- [ABOUT THIS EXERCISE] Output the line that contains "J1 pin 2: VCC -> NET1" and each line after it in the listing, exactly as they appear, through the very last line.

- [MATERIALS PROVIDED]
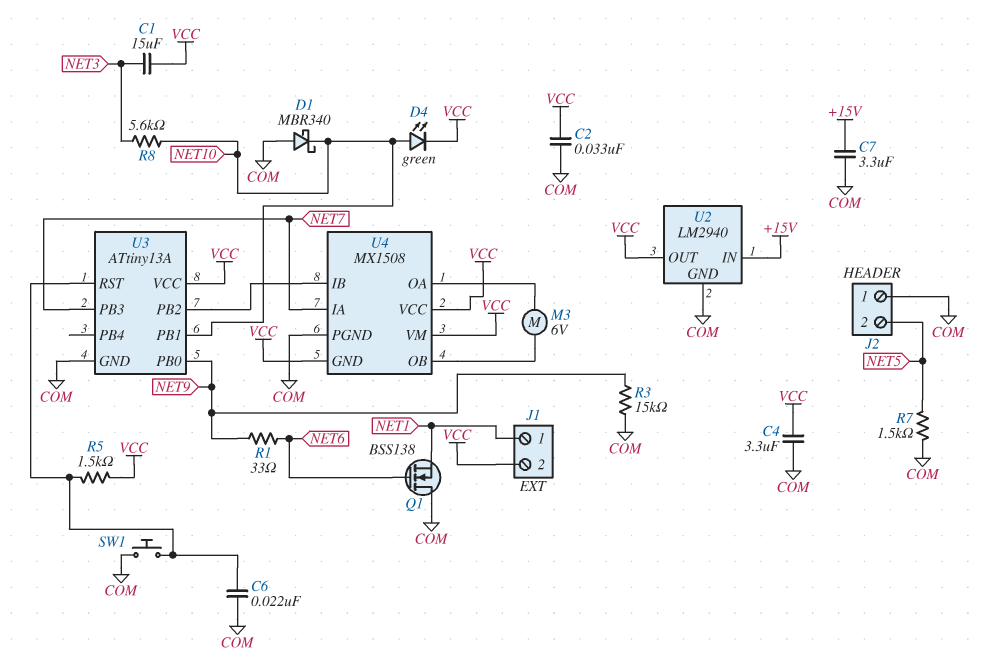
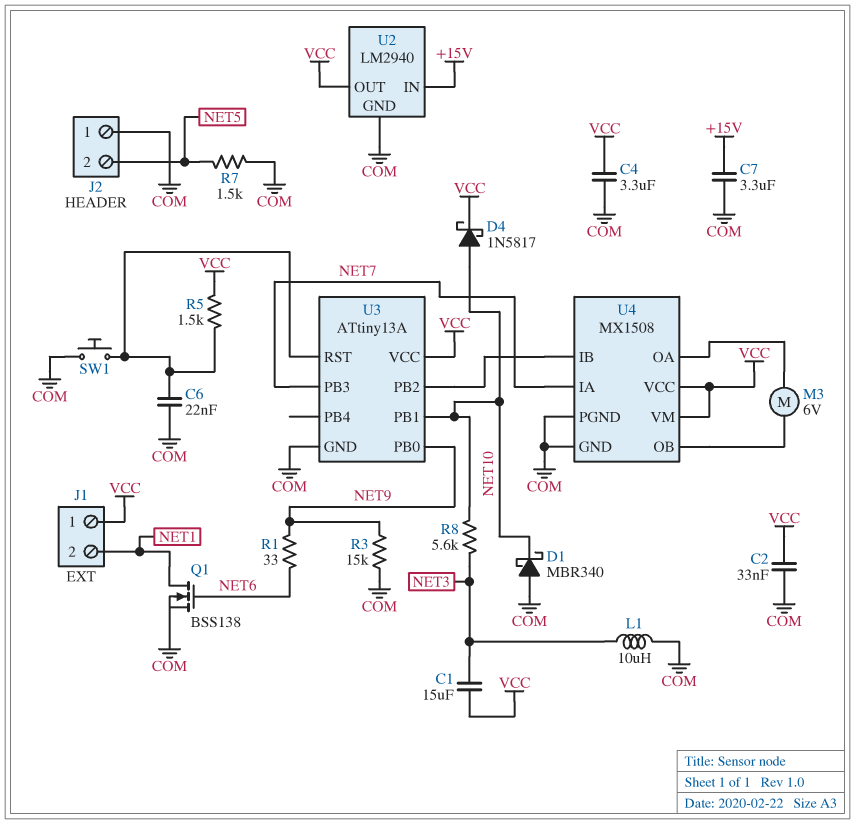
D4: LED green (A NET10, K VCC) -> schottky 1N5817 (A NET10, K VCC)
J1 pin 1: NET1 -> VCC
J1 pin 2: VCC -> NET1
L1: none -> 10uH (COM, NET3)
Q1: NMOS BSS138 (G NET6, D COM, S NET1) -> NMOS BSS138 (G NET6, D NET1, S COM)
U4 pin GND: VCC -> COM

- [WRITTEN SOLUTION]
J1 pin 2: VCC -> NET1
L1: none -> 10uH (COM, NET3)
Q1: NMOS BSS138 (G NET6, D COM, S NET1) -> NMOS BSS138 (G NET6, D NET1, S COM)
U4 pin GND: VCC -> COM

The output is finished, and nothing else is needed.